Extracted entries: Begin
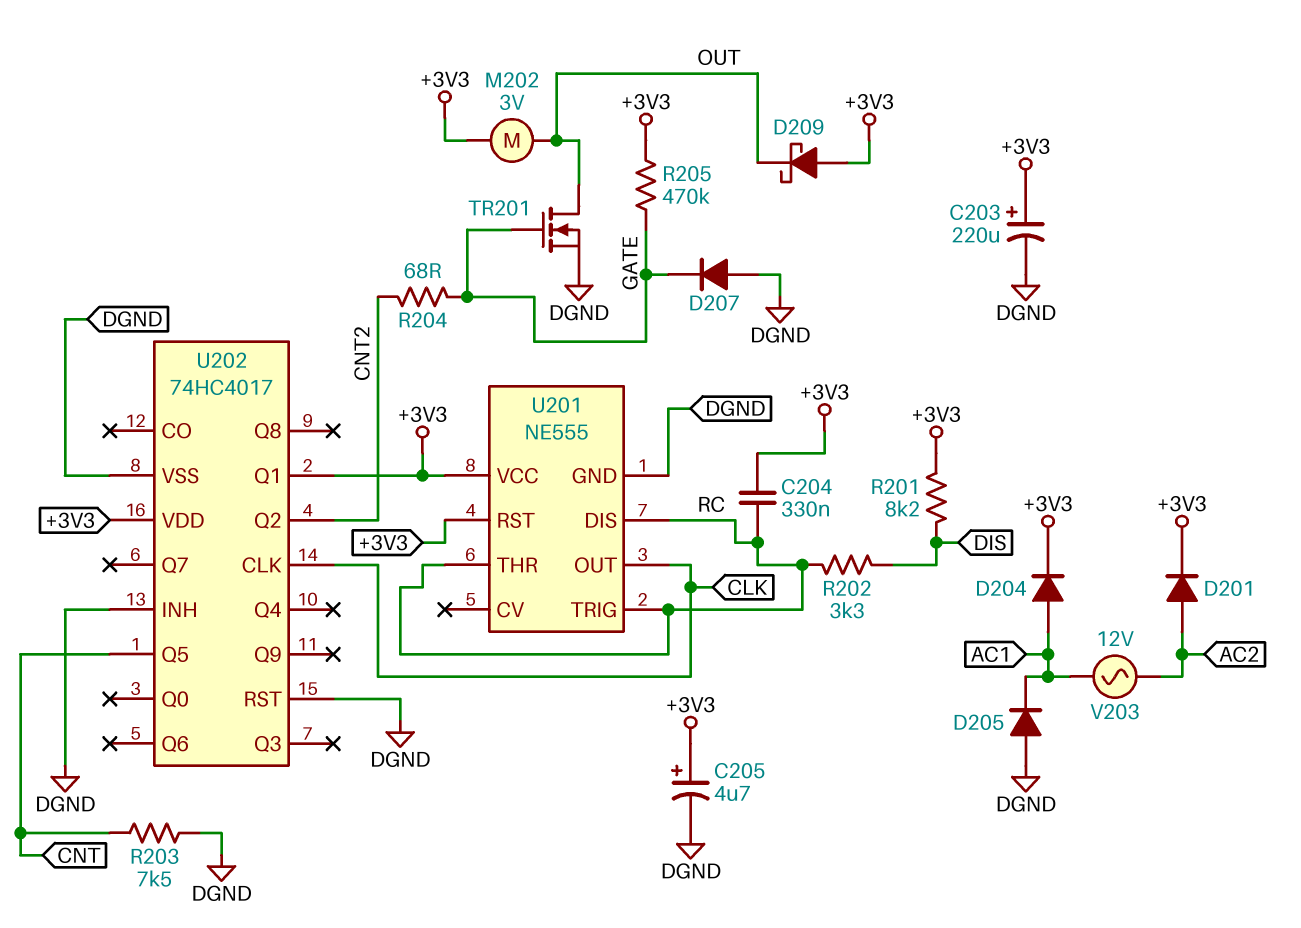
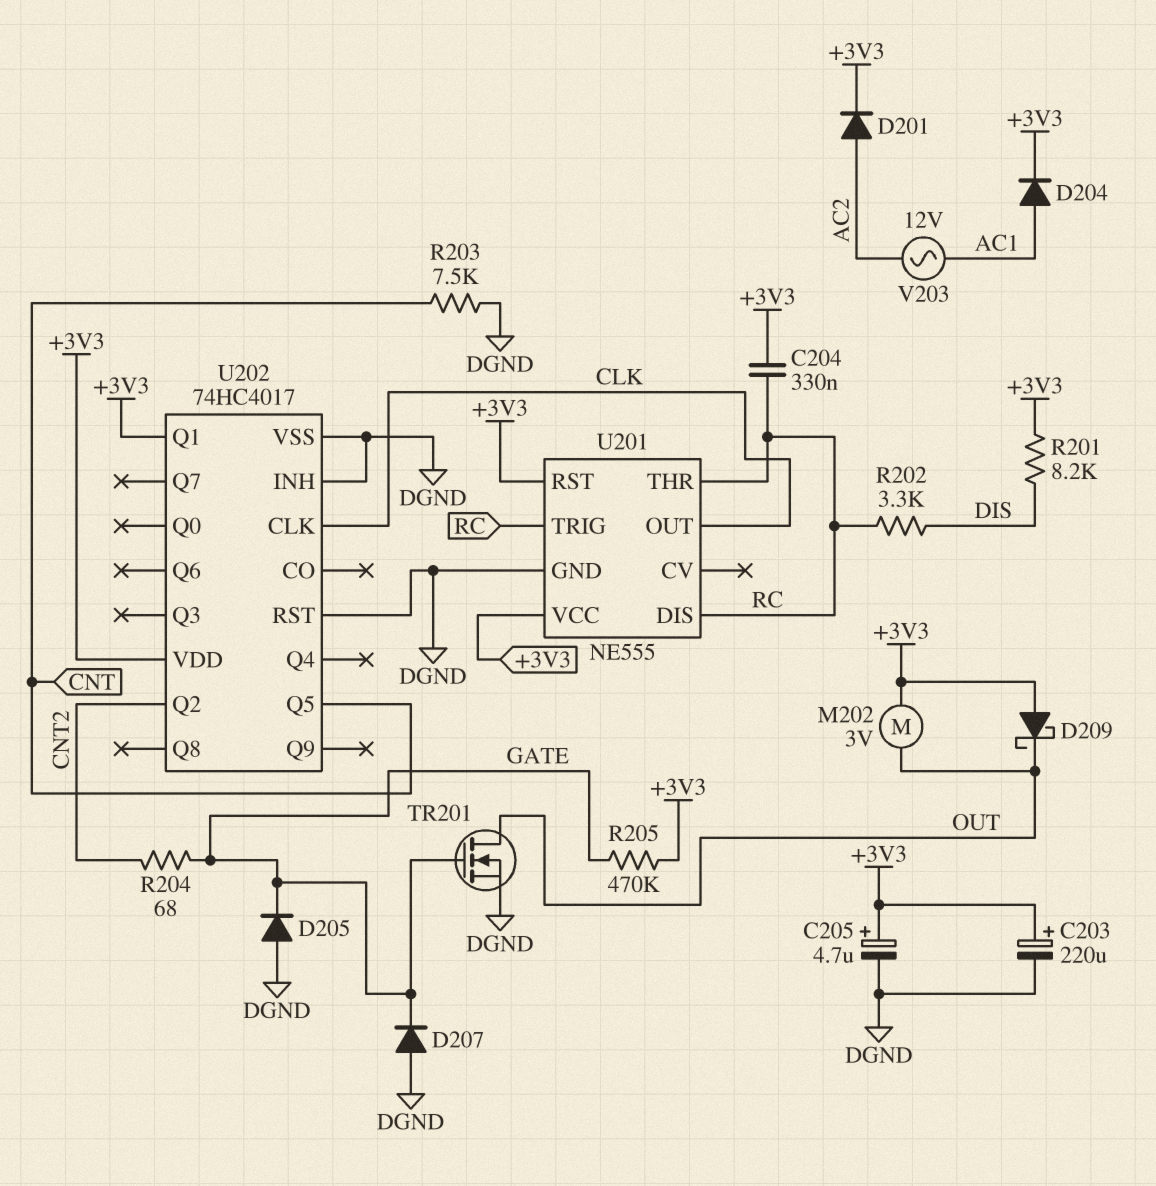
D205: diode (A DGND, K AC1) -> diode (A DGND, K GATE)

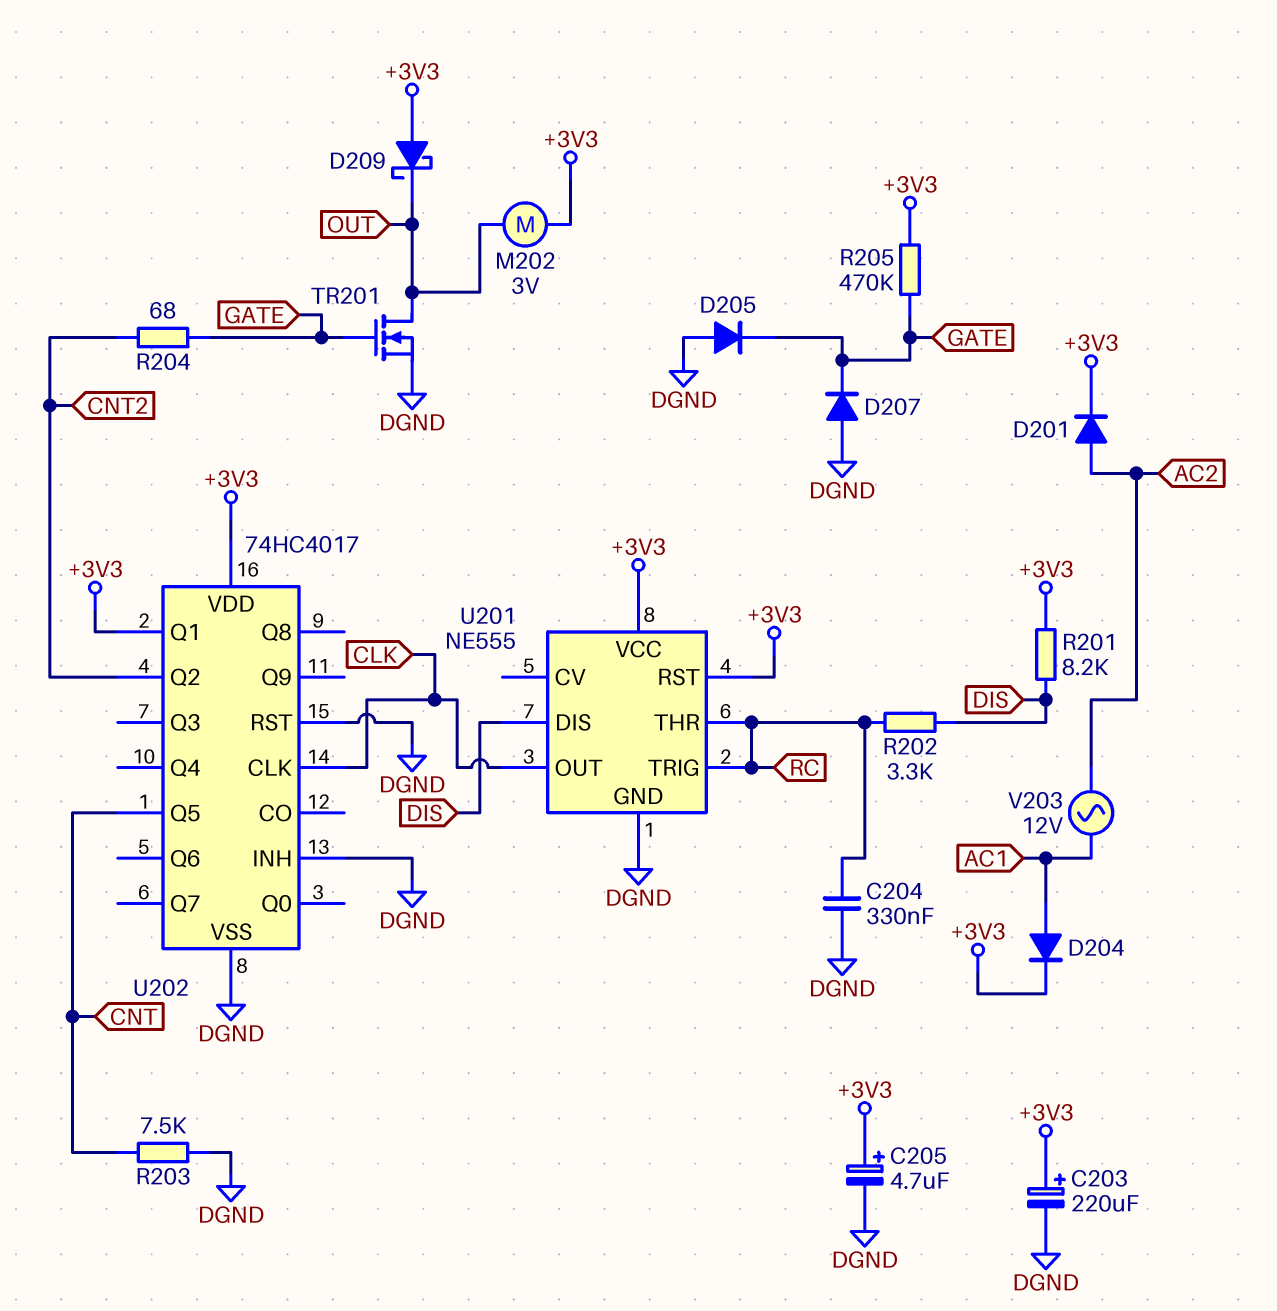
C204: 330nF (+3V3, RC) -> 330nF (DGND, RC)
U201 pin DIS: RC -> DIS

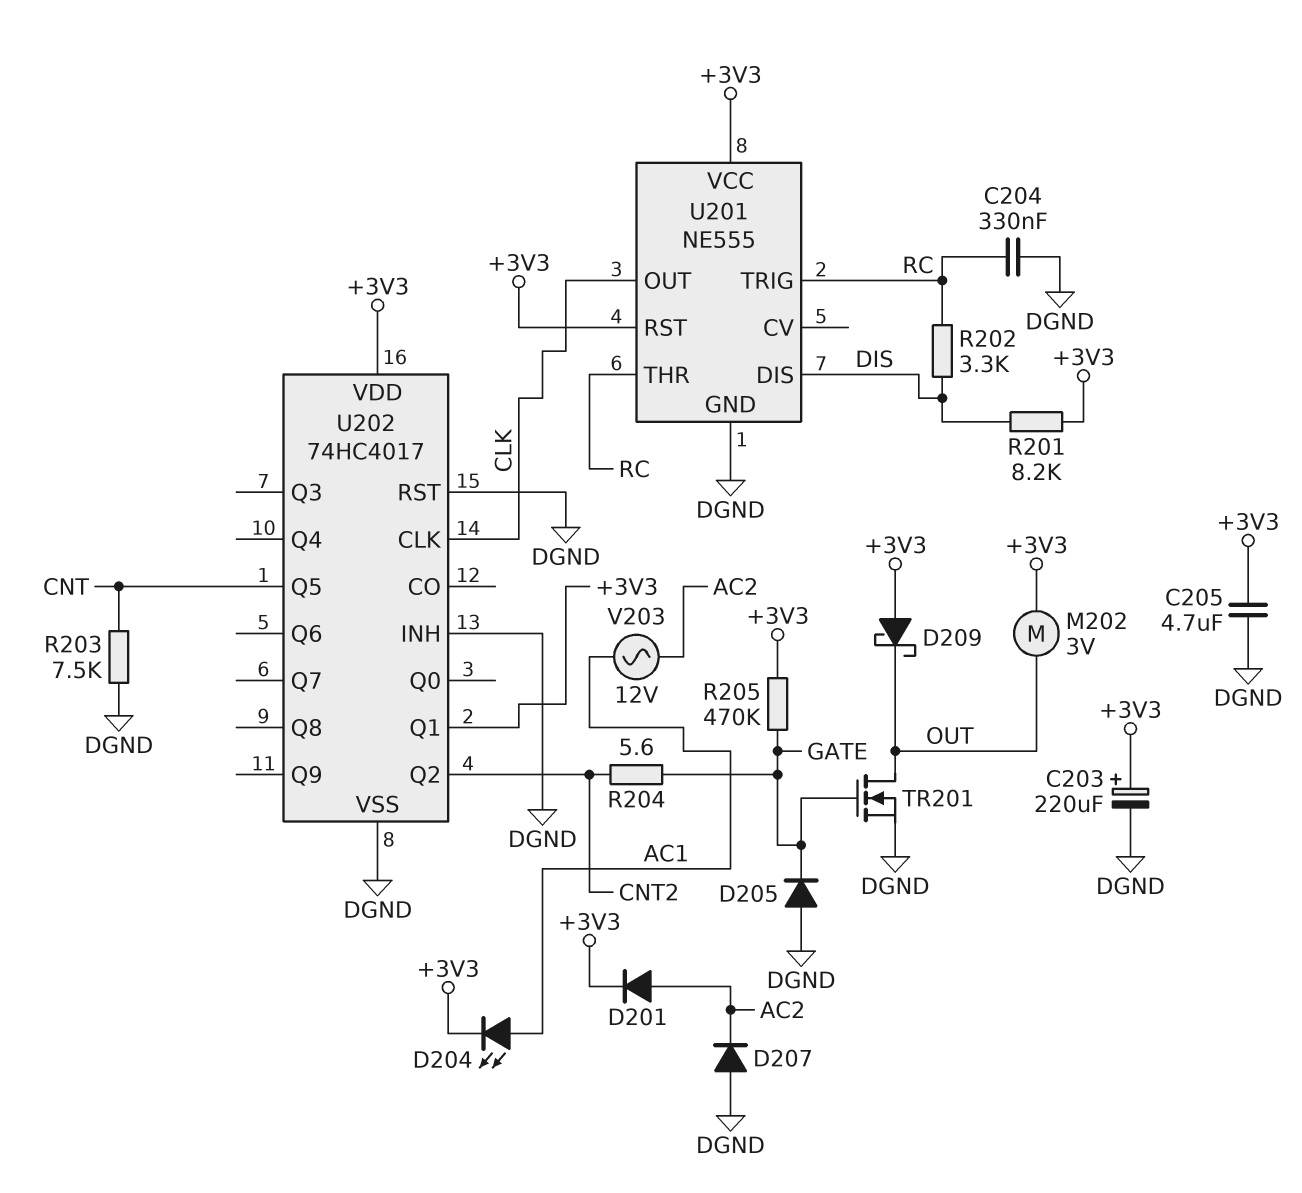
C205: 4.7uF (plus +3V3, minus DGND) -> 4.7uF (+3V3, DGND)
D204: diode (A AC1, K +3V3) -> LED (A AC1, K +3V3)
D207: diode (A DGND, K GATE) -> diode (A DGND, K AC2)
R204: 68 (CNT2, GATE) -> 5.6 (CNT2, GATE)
Extracted entries: End
» Brief:
Give the number of lines that hold the word "GATE" in these records, with nothing added.

» Response for this exercise:
3